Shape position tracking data
┏━━
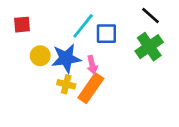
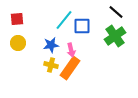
yellow circle: (40, 56) -> (18, 43), moved
blue star: (66, 58) -> (51, 45), size x0.7

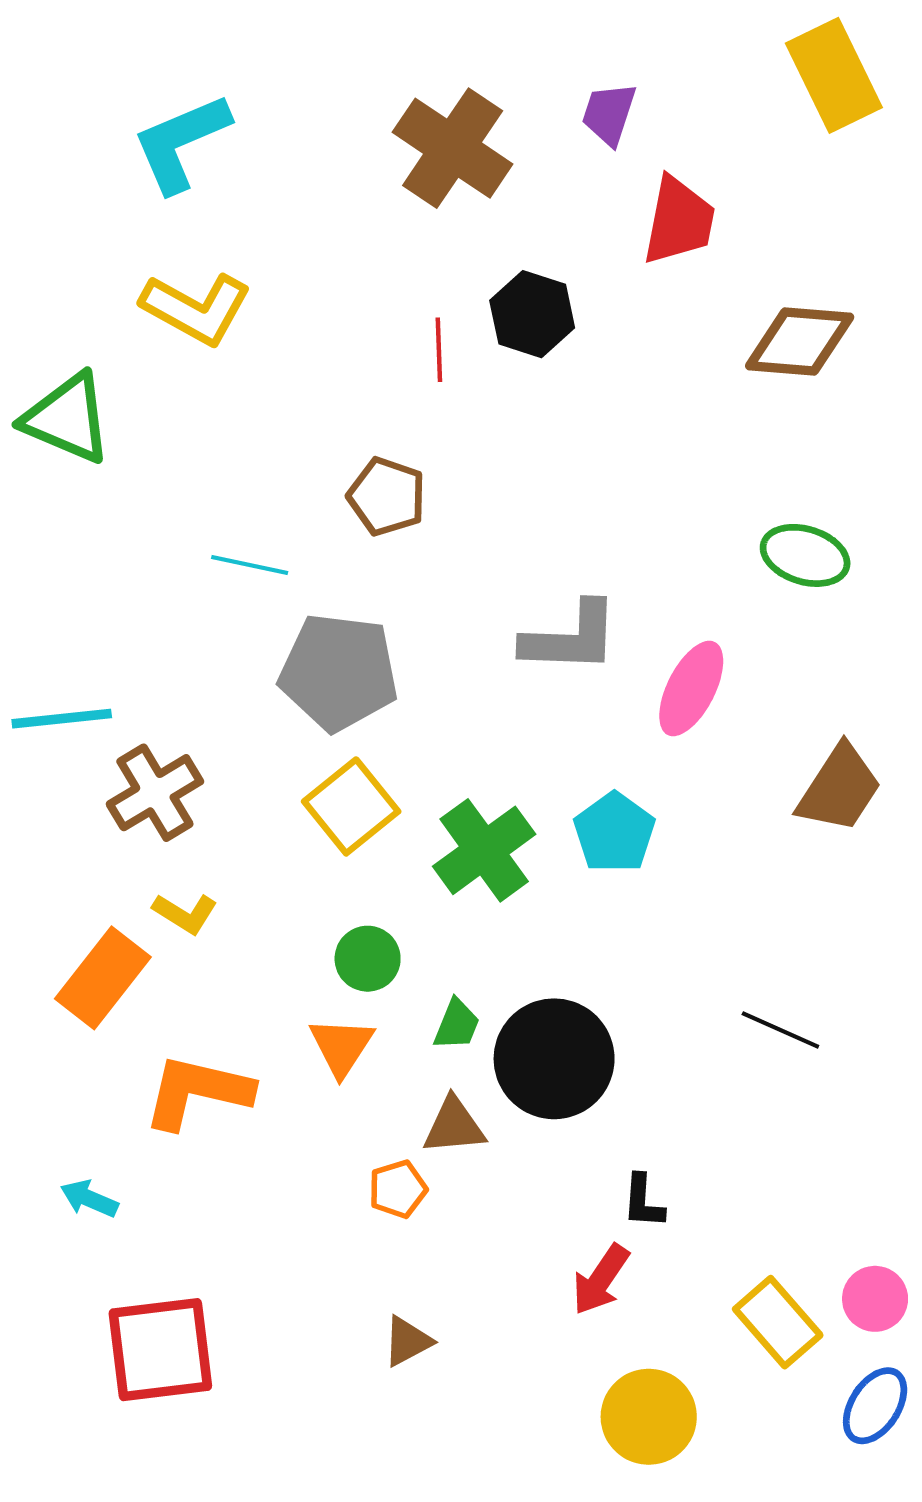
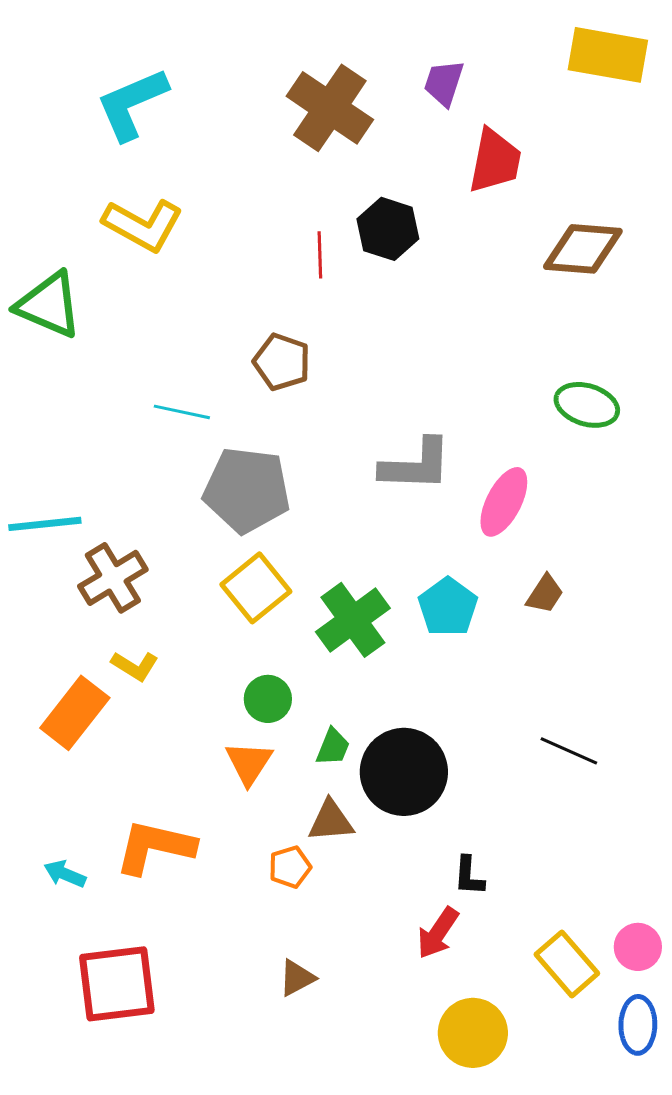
yellow rectangle: (834, 75) -> (608, 55), turned -54
brown trapezoid: (839, 789) -> (545, 594), moved, size x0.6
orange L-shape: (197, 1092) -> (155, 847), moved
blue ellipse: (875, 1406) -> (638, 1025), turned -32

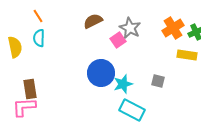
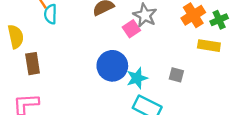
cyan semicircle: (39, 38) -> (51, 14), moved
brown rectangle: (30, 89) -> (33, 64), moved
┗━━
From the first line to the last, return the records exactly and leave the pictures behind.

EXPECTED OUTPUT:
yellow circle: (40, 56) -> (18, 43), moved
blue star: (66, 58) -> (51, 45), size x0.7

yellow rectangle: (834, 75) -> (608, 55), turned -54
brown trapezoid: (839, 789) -> (545, 594), moved, size x0.6
orange L-shape: (197, 1092) -> (155, 847), moved
blue ellipse: (875, 1406) -> (638, 1025), turned -32

cyan semicircle: (39, 38) -> (51, 14), moved
brown rectangle: (30, 89) -> (33, 64), moved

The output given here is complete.